--- Your objective ---
For the entries below, print exactly the lines between the line holding "orange tile A3:A4" and the line holding "red brick E2 level 1 -> red brick A5 level 3", inclusive, and nothing else.

--- Data for processing ---
____

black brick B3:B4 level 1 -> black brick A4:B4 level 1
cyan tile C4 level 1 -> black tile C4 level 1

____

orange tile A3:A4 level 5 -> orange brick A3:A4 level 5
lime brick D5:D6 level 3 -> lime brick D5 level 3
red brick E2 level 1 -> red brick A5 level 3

____

--- Solution to this task ---
orange tile A3:A4 level 5 -> orange brick A3:A4 level 5
lime brick D5:D6 level 3 -> lime brick D5 level 3
red brick E2 level 1 -> red brick A5 level 3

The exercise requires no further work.